● **Instructions for the task**
Extract every line of the data below that contains the string "time".

⁂

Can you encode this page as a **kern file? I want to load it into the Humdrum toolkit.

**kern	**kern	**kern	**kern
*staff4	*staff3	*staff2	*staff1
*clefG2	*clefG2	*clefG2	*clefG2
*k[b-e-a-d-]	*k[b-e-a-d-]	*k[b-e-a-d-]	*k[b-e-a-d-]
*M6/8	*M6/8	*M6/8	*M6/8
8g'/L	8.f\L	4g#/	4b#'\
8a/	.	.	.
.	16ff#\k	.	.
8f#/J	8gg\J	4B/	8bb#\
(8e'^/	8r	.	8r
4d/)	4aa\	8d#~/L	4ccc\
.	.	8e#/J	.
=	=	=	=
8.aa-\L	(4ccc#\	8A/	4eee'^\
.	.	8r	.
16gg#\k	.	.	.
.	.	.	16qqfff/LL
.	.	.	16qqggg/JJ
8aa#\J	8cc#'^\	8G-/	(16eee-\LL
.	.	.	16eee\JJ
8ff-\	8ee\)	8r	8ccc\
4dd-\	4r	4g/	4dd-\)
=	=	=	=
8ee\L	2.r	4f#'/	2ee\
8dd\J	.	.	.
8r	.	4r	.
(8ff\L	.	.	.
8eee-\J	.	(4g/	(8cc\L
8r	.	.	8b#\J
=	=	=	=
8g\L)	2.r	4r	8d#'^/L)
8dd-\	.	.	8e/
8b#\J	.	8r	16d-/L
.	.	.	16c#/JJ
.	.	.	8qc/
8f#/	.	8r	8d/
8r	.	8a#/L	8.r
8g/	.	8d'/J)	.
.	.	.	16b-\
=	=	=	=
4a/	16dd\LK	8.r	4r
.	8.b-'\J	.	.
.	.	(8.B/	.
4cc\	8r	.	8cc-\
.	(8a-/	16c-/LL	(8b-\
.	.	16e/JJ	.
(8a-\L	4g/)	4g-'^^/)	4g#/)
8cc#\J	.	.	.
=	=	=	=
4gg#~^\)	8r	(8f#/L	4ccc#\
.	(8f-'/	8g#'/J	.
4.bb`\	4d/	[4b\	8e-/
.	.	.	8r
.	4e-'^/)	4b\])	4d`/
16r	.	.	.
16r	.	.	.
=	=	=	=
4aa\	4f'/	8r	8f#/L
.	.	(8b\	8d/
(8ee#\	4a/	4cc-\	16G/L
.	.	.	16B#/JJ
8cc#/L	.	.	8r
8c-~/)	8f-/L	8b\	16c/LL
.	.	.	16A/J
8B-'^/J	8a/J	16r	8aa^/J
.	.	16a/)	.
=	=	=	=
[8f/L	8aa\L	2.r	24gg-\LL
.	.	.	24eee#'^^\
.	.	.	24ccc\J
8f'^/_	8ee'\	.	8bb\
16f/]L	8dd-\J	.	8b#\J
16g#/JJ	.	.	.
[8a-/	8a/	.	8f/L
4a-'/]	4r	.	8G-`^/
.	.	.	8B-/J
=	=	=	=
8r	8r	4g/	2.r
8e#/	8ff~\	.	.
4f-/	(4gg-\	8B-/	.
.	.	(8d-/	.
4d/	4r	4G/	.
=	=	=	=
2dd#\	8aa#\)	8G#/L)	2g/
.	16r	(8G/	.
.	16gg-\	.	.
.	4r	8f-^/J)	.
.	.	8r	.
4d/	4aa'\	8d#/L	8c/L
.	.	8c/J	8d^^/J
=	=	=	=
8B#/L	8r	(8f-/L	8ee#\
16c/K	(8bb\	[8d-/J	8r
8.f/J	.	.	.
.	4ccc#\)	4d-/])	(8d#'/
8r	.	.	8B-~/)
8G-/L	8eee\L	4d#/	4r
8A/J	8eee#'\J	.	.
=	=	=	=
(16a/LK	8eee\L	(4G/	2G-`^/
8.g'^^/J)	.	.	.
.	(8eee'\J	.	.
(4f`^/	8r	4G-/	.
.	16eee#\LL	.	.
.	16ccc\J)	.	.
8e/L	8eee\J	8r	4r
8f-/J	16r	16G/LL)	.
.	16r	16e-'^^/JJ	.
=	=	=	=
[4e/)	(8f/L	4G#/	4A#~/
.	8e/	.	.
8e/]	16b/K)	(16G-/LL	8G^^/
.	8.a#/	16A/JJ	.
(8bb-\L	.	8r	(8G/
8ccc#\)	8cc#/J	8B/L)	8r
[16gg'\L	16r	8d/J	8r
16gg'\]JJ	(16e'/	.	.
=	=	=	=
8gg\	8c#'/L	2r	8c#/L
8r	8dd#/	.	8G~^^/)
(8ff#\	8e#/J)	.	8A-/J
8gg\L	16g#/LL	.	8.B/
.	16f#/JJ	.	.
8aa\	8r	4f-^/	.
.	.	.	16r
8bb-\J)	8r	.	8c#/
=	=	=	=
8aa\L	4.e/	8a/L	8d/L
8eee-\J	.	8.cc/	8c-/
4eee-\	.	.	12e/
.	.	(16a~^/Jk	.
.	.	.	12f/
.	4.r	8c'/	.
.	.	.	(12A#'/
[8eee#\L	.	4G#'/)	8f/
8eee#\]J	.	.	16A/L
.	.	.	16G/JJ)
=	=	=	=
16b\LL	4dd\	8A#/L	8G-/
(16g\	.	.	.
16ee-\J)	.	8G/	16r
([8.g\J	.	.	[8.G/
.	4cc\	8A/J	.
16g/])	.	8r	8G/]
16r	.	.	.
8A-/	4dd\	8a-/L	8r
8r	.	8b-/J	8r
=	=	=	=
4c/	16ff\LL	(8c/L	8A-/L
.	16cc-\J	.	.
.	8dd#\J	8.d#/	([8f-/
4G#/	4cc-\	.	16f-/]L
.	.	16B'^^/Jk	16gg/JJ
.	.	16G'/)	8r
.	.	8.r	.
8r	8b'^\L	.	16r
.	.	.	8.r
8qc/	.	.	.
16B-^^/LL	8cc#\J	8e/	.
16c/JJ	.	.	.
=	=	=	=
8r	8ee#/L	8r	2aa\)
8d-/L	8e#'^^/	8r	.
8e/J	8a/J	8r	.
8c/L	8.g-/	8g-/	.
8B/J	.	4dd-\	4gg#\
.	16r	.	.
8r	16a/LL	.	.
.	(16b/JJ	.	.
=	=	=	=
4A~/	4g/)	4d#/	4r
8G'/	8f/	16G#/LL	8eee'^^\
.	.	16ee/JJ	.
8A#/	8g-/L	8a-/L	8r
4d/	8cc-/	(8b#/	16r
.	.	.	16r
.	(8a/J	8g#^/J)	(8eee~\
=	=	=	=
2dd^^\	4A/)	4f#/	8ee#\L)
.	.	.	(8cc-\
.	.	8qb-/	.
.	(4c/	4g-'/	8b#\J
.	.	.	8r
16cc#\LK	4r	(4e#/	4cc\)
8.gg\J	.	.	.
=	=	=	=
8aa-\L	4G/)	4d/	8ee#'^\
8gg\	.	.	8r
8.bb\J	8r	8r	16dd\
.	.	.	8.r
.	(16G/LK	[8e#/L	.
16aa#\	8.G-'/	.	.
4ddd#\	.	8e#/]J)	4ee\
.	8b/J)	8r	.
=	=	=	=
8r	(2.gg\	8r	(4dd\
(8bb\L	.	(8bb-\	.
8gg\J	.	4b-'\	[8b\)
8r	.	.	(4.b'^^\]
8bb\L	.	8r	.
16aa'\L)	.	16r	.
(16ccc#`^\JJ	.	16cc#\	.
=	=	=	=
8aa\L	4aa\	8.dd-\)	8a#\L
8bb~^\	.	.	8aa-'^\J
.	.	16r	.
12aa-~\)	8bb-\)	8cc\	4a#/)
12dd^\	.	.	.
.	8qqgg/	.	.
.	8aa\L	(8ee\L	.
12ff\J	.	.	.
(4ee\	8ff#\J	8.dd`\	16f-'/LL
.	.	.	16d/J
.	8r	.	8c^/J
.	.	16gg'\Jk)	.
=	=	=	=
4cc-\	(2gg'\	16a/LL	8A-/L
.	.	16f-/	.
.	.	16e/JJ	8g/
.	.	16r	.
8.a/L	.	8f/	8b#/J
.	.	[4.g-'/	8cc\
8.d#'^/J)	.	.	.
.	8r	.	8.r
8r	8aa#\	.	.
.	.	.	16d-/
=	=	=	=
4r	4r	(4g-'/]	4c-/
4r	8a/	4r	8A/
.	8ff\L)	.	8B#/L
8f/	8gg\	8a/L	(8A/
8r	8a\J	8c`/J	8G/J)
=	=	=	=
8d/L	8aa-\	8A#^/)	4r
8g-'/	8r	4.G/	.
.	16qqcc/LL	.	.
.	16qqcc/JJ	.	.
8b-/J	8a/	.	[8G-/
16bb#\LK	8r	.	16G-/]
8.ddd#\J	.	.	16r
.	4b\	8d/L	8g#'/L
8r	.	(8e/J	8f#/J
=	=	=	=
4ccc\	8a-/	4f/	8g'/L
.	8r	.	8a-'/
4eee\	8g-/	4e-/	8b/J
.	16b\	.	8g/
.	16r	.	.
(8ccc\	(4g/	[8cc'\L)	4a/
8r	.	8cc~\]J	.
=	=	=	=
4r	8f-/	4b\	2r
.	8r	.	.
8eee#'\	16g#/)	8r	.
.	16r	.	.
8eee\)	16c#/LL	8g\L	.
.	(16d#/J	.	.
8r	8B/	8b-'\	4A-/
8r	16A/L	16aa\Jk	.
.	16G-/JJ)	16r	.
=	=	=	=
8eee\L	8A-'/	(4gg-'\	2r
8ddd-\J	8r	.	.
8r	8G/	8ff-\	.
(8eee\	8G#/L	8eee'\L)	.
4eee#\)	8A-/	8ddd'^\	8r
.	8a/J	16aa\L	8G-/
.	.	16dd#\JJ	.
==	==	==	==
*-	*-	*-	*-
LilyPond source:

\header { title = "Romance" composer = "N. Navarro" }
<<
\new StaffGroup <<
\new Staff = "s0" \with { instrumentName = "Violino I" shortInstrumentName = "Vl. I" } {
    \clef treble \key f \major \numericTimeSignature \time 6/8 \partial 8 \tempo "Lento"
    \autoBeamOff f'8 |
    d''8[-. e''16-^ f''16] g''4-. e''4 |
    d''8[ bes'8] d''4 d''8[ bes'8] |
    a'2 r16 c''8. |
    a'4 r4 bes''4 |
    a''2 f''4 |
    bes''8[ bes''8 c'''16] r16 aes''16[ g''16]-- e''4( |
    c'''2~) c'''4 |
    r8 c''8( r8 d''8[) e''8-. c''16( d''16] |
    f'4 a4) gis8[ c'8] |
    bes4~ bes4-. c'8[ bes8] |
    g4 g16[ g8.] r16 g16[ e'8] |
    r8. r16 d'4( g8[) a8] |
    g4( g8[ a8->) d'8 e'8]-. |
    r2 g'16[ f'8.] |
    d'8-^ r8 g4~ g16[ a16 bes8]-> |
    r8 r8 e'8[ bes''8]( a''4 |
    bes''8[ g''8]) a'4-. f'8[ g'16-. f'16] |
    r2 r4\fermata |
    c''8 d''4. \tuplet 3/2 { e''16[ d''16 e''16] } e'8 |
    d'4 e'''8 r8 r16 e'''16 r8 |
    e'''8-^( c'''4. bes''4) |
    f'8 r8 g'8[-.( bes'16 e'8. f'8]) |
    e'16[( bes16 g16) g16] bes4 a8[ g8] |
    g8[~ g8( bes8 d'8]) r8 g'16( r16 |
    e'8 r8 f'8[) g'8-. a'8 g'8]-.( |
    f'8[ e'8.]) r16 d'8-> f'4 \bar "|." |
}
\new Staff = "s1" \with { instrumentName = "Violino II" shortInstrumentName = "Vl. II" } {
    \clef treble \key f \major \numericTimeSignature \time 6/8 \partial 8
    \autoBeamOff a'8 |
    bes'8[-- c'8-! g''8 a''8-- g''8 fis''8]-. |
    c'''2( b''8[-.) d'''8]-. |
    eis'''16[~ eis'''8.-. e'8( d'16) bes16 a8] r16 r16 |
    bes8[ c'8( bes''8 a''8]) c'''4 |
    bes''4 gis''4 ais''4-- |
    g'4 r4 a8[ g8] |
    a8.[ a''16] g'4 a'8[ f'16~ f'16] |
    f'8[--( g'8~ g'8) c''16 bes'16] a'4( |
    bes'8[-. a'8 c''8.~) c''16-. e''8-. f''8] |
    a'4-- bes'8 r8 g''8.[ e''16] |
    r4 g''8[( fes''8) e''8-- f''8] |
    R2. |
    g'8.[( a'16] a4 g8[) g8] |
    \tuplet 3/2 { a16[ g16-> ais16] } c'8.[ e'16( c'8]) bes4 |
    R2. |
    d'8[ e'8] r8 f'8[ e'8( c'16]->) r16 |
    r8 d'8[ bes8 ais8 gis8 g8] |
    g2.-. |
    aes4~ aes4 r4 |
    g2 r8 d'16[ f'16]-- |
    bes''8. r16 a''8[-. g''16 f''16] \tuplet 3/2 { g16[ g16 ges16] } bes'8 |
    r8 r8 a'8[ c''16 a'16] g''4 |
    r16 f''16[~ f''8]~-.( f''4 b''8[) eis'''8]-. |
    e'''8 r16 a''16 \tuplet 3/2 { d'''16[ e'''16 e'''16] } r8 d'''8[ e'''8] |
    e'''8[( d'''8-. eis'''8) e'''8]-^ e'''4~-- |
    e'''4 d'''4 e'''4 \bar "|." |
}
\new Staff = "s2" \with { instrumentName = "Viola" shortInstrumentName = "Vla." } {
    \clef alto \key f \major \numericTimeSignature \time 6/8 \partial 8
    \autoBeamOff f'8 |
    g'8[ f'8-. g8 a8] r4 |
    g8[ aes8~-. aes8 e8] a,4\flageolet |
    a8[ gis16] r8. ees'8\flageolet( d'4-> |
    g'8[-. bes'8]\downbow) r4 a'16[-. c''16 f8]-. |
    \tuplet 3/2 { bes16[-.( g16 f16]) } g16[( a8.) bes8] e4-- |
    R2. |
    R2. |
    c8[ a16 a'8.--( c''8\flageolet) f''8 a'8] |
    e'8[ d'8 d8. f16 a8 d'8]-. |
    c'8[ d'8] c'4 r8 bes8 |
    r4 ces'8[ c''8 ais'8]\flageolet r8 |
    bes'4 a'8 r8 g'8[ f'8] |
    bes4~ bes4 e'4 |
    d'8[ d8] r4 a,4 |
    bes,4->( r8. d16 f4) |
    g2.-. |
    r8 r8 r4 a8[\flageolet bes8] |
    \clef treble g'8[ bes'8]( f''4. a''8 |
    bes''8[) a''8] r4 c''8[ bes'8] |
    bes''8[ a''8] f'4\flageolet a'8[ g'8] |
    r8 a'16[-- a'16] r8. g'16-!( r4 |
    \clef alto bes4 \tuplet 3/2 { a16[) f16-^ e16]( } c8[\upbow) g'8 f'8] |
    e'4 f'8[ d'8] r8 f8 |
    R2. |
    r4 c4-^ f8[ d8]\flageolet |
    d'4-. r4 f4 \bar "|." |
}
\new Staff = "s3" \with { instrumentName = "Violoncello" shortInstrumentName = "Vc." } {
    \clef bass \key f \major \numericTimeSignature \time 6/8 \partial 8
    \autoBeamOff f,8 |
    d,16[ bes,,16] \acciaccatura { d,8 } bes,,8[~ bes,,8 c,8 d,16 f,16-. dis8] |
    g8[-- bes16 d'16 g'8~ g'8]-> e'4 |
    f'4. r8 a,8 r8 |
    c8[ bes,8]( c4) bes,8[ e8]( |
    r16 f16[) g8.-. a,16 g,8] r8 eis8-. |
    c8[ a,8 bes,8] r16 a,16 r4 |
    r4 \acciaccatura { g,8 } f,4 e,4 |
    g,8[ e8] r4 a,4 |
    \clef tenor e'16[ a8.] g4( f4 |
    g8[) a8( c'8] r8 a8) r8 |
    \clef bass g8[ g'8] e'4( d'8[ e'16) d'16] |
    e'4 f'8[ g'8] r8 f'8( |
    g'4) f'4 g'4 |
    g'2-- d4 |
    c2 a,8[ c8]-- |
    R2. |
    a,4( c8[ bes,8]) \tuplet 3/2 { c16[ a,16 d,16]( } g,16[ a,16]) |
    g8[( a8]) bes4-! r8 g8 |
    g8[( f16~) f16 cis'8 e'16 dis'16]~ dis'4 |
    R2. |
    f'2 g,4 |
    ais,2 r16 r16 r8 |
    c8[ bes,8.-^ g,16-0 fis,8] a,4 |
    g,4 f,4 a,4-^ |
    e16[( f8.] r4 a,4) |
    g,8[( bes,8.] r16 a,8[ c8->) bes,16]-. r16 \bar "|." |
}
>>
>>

⁂

● **Solution for this exercise**
    \clef treble \key f \major \numericTimeSignature \time 6/8 \partial 8 \tempo "Lento"
    \clef treble \key f \major \numericTimeSignature \time 6/8 \partial 8
    \clef alto \key f \major \numericTimeSignature \time 6/8 \partial 8
    \clef bass \key f \major \numericTimeSignature \time 6/8 \partial 8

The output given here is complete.